[Saved entries]
----
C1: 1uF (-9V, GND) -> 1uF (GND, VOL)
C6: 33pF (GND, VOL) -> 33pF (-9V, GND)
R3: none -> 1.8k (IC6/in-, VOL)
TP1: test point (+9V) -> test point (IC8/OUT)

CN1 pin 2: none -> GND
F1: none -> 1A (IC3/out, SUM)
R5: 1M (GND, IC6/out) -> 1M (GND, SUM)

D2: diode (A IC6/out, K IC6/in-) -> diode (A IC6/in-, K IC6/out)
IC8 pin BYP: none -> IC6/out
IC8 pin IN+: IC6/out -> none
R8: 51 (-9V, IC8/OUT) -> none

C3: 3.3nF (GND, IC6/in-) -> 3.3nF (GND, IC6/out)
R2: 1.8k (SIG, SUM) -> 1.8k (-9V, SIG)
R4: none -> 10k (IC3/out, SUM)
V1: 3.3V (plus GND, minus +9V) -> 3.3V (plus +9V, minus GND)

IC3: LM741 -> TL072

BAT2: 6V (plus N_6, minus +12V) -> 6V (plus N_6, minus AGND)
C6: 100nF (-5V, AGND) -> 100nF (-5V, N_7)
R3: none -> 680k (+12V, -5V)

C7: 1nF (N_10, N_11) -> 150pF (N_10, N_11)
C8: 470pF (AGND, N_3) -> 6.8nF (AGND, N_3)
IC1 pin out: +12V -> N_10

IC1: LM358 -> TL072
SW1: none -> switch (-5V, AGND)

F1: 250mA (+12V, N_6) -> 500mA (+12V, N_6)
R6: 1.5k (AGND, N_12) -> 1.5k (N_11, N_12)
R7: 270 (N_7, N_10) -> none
----
PROMPT
Your task is to output the full set of records exactly as presented.

REPLY
C1: 1uF (-9V, GND) -> 1uF (GND, VOL)
C6: 33pF (GND, VOL) -> 33pF (-9V, GND)
R3: none -> 1.8k (IC6/in-, VOL)
TP1: test point (+9V) -> test point (IC8/OUT)

CN1 pin 2: none -> GND
F1: none -> 1A (IC3/out, SUM)
R5: 1M (GND, IC6/out) -> 1M (GND, SUM)

D2: diode (A IC6/out, K IC6/in-) -> diode (A IC6/in-, K IC6/out)
IC8 pin BYP: none -> IC6/out
IC8 pin IN+: IC6/out -> none
R8: 51 (-9V, IC8/OUT) -> none

C3: 3.3nF (GND, IC6/in-) -> 3.3nF (GND, IC6/out)
R2: 1.8k (SIG, SUM) -> 1.8k (-9V, SIG)
R4: none -> 10k (IC3/out, SUM)
V1: 3.3V (plus GND, minus +9V) -> 3.3V (plus +9V, minus GND)

IC3: LM741 -> TL072

BAT2: 6V (plus N_6, minus +12V) -> 6V (plus N_6, minus AGND)
C6: 100nF (-5V, AGND) -> 100nF (-5V, N_7)
R3: none -> 680k (+12V, -5V)

C7: 1nF (N_10, N_11) -> 150pF (N_10, N_11)
C8: 470pF (AGND, N_3) -> 6.8nF (AGND, N_3)
IC1 pin out: +12V -> N_10

IC1: LM358 -> TL072
SW1: none -> switch (-5V, AGND)

F1: 250mA (+12V, N_6) -> 500mA (+12V, N_6)
R6: 1.5k (AGND, N_12) -> 1.5k (N_11, N_12)
R7: 270 (N_7, N_10) -> none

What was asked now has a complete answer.